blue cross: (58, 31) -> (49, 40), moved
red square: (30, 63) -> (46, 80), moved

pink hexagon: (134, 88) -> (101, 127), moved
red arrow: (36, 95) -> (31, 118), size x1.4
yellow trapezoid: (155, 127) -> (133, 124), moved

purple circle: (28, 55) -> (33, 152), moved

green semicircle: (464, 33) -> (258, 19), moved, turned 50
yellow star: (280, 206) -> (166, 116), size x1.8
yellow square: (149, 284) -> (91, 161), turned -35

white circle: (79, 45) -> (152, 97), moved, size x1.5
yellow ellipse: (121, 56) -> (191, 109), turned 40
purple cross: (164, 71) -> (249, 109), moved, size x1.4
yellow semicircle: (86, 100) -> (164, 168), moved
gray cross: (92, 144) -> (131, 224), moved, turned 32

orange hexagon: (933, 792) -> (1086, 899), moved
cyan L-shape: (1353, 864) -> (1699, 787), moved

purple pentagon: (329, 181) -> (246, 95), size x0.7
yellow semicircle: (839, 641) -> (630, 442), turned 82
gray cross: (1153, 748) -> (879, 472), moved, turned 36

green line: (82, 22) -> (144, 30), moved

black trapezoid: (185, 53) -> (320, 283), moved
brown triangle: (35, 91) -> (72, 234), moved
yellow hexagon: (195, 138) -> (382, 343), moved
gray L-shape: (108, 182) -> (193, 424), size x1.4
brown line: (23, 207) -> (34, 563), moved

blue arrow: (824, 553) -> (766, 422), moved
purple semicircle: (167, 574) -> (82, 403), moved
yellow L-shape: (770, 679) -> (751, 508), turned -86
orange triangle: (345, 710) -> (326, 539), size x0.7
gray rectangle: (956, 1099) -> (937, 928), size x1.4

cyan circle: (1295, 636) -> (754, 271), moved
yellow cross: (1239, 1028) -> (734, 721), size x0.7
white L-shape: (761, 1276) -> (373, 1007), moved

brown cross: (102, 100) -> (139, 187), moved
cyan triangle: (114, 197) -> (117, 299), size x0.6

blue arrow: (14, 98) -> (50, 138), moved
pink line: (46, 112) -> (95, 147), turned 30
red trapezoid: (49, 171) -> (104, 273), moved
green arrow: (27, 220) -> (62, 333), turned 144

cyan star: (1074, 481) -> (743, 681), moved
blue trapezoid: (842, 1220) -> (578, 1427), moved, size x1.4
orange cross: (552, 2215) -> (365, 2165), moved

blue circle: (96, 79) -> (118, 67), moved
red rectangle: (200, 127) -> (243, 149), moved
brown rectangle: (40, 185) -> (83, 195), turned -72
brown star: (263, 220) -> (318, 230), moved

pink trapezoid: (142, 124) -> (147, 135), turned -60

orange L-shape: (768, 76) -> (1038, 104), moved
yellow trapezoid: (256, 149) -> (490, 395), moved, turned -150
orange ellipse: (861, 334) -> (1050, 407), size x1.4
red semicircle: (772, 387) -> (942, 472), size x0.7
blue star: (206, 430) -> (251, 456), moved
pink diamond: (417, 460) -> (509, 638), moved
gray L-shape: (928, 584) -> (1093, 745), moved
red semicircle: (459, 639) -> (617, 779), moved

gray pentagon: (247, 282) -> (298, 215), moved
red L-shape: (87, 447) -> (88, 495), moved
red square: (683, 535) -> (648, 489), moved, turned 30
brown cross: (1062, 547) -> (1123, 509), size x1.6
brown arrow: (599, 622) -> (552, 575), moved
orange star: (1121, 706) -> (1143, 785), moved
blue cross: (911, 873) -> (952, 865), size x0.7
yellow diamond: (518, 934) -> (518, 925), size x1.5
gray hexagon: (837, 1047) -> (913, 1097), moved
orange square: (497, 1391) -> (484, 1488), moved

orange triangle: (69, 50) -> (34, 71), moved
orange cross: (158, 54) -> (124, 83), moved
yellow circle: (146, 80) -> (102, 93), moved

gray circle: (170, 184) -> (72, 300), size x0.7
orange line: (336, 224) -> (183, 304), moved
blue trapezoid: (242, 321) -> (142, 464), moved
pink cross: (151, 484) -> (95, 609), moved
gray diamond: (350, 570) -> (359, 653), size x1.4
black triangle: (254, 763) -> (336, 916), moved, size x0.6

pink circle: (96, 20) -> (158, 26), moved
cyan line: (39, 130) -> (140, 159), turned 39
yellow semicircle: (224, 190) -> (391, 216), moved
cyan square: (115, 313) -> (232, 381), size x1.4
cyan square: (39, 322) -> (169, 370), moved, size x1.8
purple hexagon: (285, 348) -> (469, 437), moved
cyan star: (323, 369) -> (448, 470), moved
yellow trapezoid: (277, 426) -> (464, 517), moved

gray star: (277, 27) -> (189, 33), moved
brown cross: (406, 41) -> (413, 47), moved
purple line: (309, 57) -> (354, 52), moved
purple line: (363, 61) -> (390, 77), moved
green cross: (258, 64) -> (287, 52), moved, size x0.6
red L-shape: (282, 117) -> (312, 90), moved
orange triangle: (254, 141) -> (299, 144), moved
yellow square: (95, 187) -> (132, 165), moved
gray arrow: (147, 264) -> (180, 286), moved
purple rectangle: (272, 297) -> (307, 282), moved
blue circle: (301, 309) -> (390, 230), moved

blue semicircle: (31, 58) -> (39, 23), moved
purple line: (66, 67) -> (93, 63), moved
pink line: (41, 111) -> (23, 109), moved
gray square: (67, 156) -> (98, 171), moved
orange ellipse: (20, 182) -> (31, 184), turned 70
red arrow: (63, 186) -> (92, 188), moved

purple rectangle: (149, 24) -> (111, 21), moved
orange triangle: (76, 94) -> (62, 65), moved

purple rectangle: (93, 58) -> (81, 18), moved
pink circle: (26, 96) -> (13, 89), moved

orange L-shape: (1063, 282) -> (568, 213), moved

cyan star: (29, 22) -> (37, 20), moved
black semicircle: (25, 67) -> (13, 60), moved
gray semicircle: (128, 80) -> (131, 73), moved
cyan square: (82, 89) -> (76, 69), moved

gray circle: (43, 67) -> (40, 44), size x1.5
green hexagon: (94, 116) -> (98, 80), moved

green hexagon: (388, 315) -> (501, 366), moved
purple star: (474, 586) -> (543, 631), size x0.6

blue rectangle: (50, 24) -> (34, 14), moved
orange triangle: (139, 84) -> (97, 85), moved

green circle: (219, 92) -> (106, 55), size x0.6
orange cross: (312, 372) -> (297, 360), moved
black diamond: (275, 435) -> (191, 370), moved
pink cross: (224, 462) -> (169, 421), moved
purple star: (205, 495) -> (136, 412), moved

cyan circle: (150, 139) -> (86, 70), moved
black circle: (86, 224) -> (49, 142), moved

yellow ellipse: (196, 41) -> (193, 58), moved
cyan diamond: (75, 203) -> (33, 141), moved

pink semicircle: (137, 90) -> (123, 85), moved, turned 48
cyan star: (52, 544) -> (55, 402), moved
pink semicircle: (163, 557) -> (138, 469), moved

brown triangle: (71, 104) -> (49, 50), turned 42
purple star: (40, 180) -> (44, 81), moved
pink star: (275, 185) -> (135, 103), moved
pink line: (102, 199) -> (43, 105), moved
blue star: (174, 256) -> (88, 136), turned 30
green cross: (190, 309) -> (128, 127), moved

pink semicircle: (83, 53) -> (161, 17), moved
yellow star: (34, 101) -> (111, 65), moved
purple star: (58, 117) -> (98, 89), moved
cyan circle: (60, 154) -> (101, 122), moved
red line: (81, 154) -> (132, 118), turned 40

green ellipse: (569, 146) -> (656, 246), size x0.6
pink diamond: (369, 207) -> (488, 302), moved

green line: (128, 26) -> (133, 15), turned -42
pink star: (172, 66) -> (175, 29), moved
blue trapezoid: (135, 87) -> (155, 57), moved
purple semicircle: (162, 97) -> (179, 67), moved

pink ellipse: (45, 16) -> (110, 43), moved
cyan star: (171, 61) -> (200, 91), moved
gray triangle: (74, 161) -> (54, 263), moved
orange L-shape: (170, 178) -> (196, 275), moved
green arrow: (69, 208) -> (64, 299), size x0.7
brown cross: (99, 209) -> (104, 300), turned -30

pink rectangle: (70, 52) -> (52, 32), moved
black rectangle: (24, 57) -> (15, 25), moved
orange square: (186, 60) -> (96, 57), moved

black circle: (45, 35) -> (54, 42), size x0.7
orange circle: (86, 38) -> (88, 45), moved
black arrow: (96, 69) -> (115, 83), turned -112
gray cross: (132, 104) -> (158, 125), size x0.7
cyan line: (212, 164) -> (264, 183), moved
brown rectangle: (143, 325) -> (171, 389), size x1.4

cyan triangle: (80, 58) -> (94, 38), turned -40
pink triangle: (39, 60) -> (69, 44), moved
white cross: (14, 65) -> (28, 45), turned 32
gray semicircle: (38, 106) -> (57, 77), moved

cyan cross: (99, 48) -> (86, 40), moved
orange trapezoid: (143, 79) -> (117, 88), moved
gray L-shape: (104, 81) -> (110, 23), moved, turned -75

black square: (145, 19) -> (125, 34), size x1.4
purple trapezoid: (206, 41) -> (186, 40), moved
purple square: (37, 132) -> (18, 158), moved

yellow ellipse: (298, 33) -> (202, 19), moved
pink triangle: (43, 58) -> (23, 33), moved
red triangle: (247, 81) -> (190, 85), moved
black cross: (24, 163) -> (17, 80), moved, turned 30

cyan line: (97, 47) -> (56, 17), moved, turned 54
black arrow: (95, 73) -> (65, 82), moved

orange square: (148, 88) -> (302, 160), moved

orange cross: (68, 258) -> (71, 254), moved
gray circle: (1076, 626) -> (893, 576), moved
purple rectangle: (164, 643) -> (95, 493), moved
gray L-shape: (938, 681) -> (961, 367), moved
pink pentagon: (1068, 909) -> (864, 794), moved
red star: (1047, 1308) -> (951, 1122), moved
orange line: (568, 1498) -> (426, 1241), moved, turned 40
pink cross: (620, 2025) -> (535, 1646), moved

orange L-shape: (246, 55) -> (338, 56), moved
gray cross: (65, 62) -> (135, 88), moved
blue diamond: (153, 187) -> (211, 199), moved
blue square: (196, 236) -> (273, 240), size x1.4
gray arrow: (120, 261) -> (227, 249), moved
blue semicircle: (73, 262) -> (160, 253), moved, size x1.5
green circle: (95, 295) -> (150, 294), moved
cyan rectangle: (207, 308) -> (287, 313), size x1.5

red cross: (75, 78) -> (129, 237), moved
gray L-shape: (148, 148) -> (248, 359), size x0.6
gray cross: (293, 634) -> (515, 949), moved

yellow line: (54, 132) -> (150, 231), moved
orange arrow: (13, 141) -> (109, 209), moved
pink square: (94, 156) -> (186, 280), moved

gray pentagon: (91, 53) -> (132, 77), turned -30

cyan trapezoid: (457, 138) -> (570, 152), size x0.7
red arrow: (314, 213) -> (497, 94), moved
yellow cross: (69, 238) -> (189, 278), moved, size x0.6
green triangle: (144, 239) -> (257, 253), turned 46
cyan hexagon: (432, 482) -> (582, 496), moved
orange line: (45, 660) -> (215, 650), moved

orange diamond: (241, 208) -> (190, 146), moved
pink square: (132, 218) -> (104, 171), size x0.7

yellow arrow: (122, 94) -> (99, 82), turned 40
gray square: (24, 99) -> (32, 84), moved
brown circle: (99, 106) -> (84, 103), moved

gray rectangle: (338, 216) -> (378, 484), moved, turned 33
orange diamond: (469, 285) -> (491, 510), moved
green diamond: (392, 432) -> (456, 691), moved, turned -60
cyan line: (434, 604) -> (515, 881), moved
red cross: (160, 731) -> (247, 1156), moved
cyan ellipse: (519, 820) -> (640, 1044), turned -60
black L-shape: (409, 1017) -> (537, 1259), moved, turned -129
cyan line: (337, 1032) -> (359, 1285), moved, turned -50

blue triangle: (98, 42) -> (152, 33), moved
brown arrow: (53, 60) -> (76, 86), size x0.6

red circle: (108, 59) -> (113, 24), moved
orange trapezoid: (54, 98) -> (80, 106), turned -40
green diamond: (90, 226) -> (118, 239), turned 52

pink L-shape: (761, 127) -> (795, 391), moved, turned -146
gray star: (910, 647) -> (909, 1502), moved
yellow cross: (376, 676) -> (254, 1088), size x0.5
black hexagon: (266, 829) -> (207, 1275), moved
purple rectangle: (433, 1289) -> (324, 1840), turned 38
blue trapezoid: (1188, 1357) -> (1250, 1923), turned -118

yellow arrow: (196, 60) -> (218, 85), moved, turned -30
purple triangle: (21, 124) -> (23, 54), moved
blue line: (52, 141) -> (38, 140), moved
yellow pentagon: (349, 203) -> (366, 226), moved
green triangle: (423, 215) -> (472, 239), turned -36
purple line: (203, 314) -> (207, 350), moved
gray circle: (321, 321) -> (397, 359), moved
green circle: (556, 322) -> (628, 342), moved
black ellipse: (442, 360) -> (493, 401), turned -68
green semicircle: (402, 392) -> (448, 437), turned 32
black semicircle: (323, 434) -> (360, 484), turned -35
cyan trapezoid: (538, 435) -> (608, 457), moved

━━━

Required action = Please return only the lines above, starting at the line that has "green line: (128, 26)" and ending at the line that has "gray triangle: (74, 161) -> (54, 263), moved", keeping both and leaving each one unchanged.

Answer =
green line: (128, 26) -> (133, 15), turned -42
pink star: (172, 66) -> (175, 29), moved
blue trapezoid: (135, 87) -> (155, 57), moved
purple semicircle: (162, 97) -> (179, 67), moved

pink ellipse: (45, 16) -> (110, 43), moved
cyan star: (171, 61) -> (200, 91), moved
gray triangle: (74, 161) -> (54, 263), moved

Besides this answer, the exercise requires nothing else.